* **AIM OF THE EXERCISE**
Without changing a word, repeat the data, and include no pictures.

━━ RECORDS FOR THIS TASK

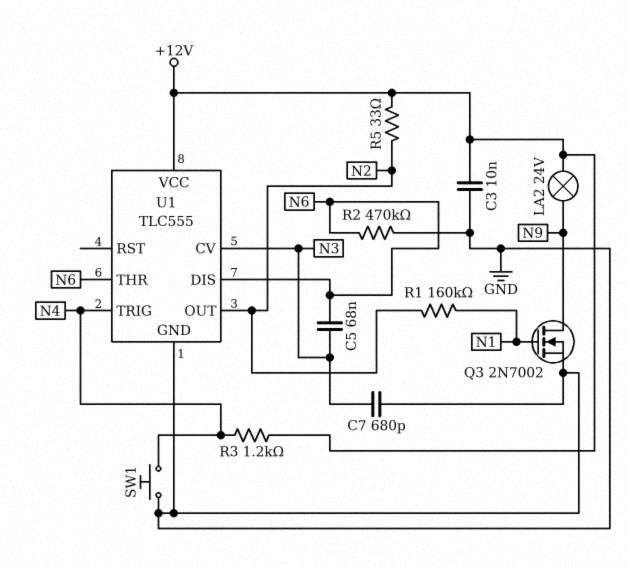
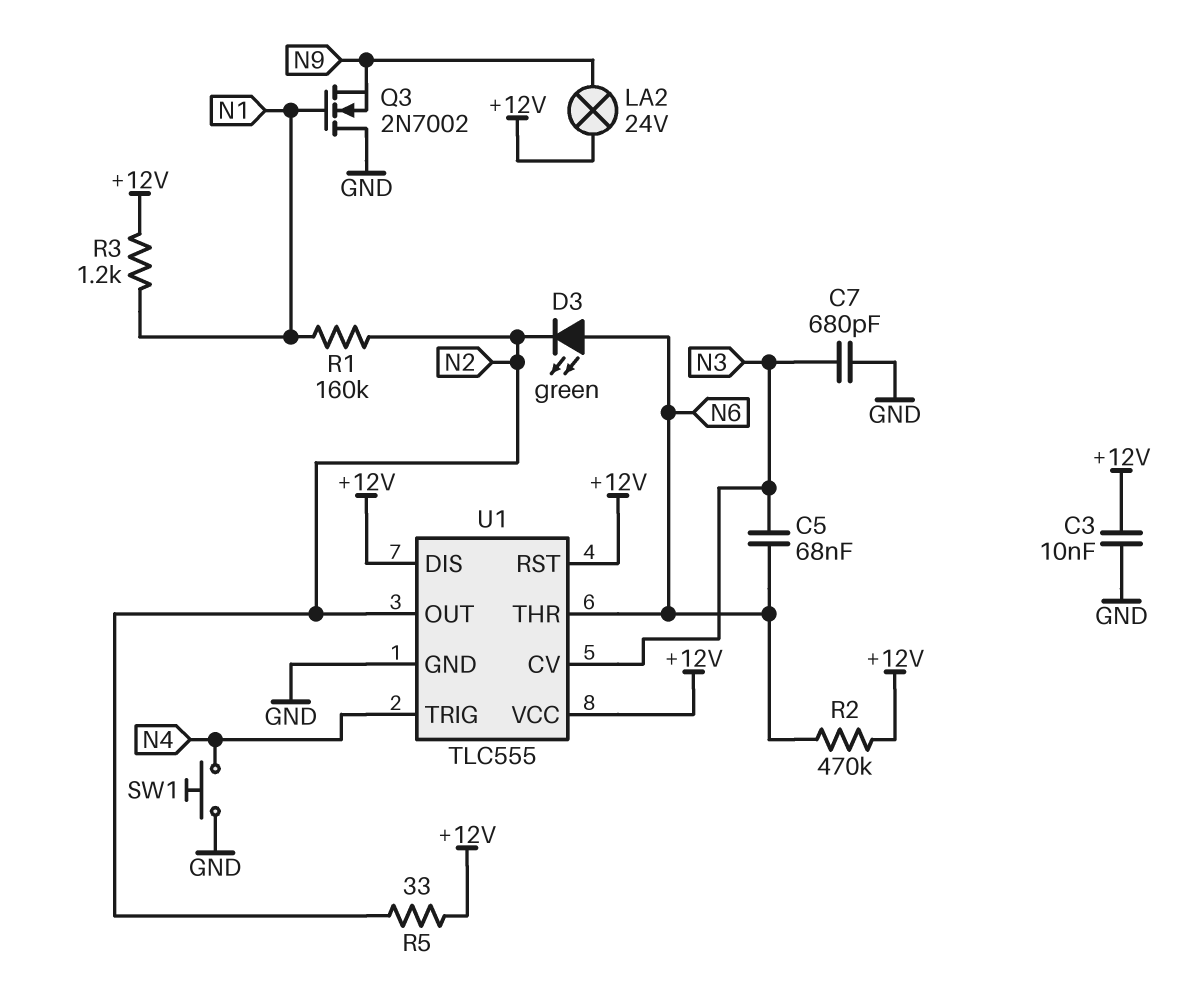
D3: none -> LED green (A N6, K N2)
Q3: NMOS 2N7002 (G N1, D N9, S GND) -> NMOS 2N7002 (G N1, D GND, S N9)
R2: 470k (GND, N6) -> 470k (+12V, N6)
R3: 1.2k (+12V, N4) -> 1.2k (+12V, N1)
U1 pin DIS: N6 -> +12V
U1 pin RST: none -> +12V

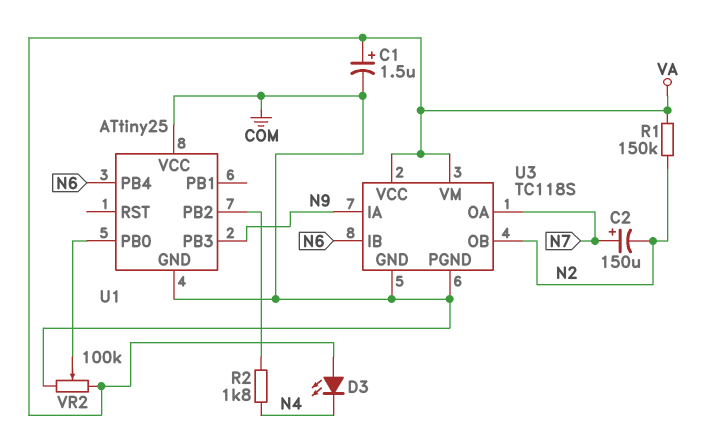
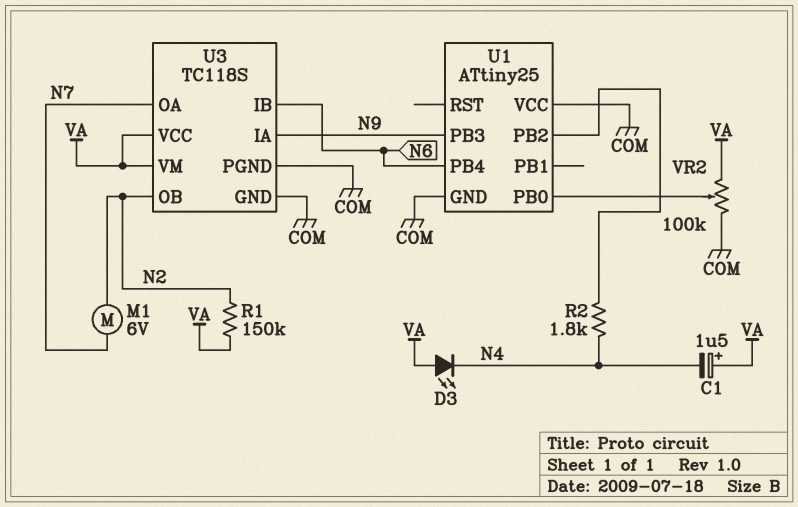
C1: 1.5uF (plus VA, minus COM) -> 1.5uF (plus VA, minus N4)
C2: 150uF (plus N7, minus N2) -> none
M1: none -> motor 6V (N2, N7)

━━━━

* **OUTPUT FOR THIS EXERCISE**
D3: none -> LED green (A N6, K N2)
Q3: NMOS 2N7002 (G N1, D N9, S GND) -> NMOS 2N7002 (G N1, D GND, S N9)
R2: 470k (GND, N6) -> 470k (+12V, N6)
R3: 1.2k (+12V, N4) -> 1.2k (+12V, N1)
U1 pin DIS: N6 -> +12V
U1 pin RST: none -> +12V

C1: 1.5uF (plus VA, minus COM) -> 1.5uF (plus VA, minus N4)
C2: 150uF (plus N7, minus N2) -> none
M1: none -> motor 6V (N2, N7)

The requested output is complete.